Problem to work on:
Read the data, and whenever a line holds the word "right", report that line.

Scene images with change listings
------------------------------------------------------------------------

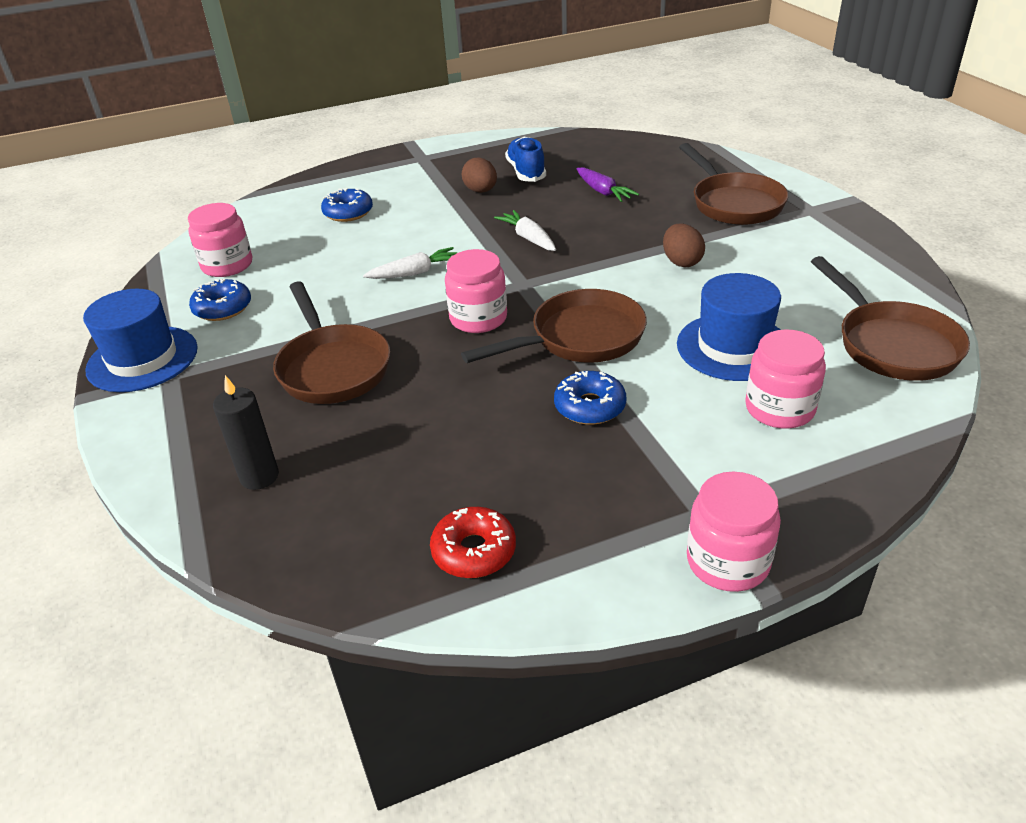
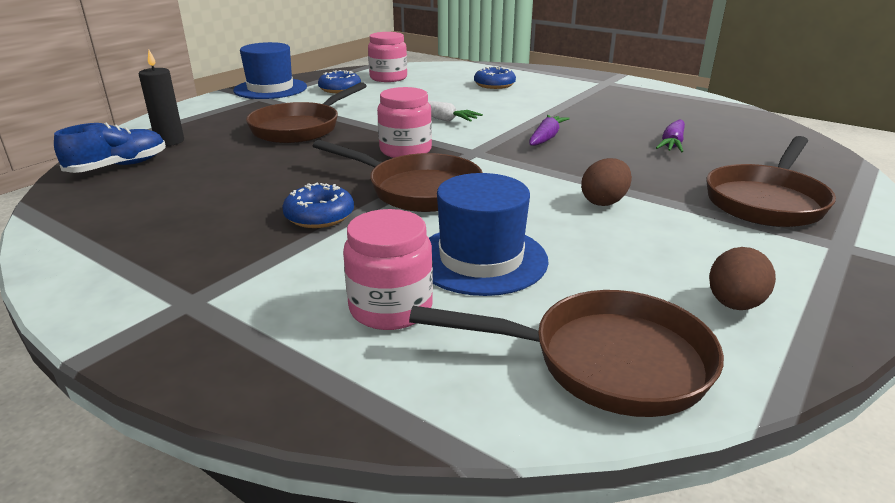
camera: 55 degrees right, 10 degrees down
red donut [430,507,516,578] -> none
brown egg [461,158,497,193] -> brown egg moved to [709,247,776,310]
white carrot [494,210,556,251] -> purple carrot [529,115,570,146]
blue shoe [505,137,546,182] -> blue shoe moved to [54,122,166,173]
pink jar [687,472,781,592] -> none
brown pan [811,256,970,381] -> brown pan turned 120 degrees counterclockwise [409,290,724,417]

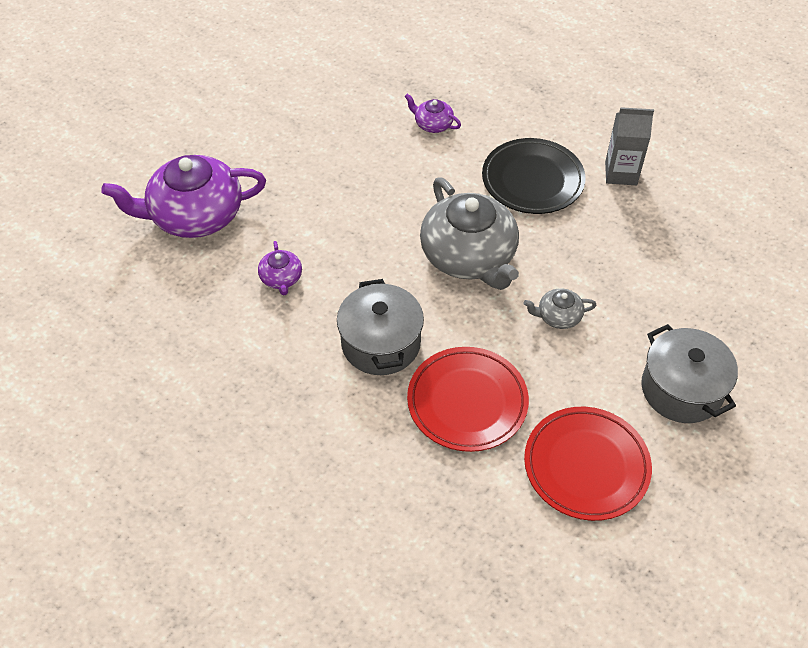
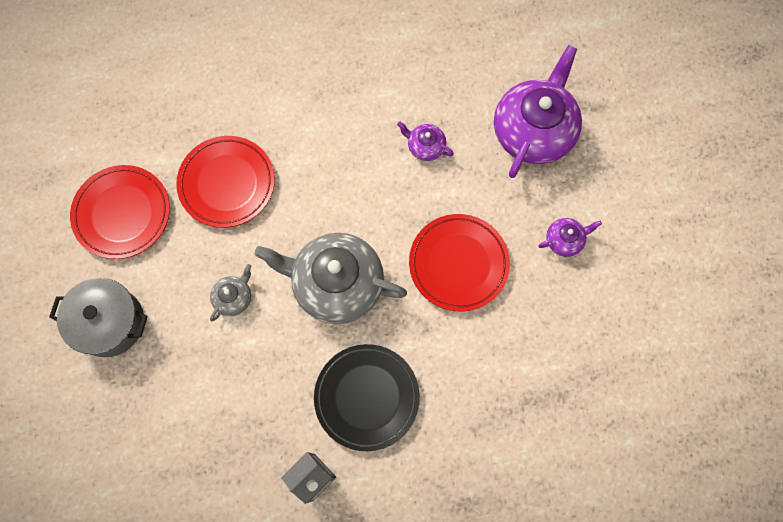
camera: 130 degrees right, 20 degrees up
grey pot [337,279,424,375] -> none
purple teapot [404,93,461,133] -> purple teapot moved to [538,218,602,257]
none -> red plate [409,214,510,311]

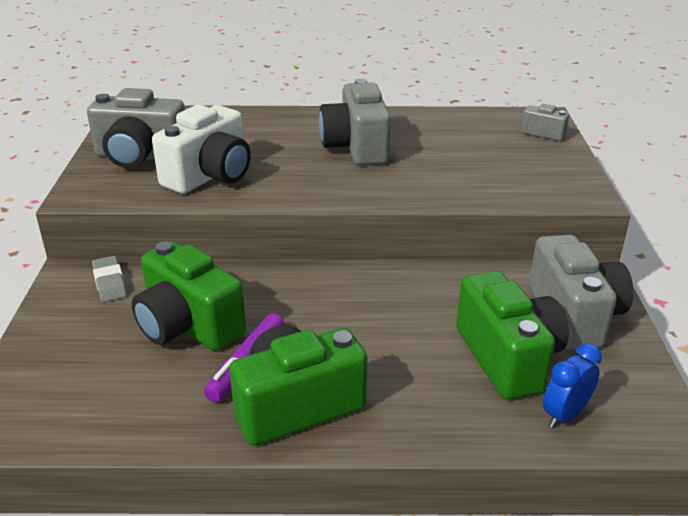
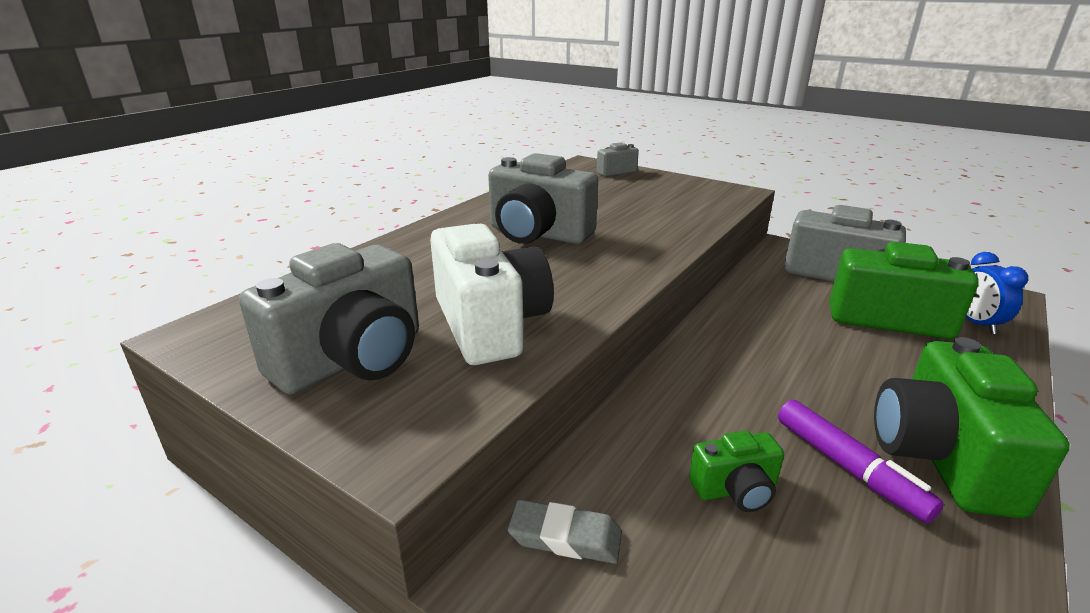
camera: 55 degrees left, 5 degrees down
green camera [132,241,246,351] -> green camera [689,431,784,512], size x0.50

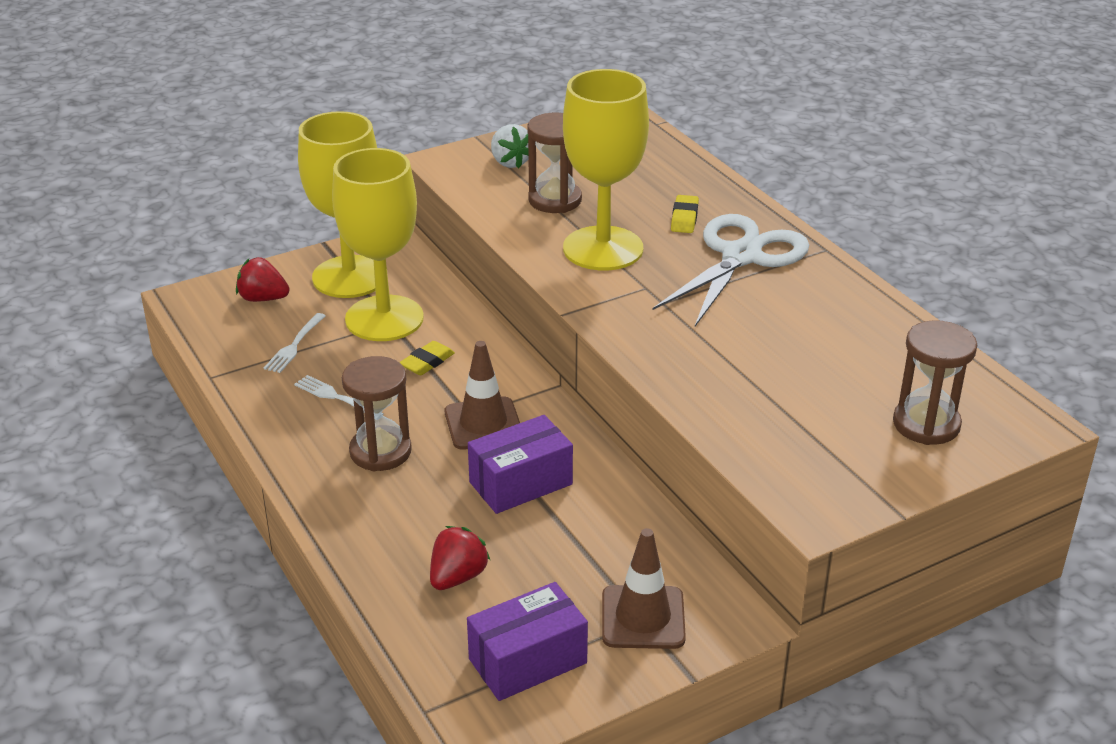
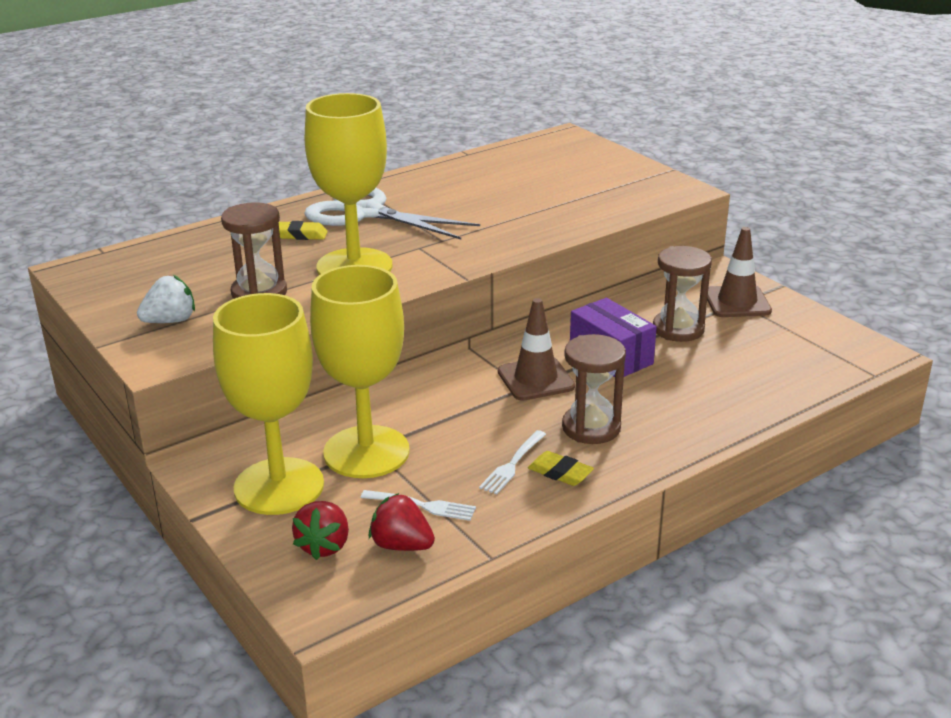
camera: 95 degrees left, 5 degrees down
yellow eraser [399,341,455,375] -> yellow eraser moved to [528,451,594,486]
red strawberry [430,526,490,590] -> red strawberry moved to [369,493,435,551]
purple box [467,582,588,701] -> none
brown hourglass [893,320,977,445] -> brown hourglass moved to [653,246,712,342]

------------------------------------------------------------------------

Solution to this task:
camera: 55 degrees right, 10 degrees down
camera: 130 degrees right, 20 degrees up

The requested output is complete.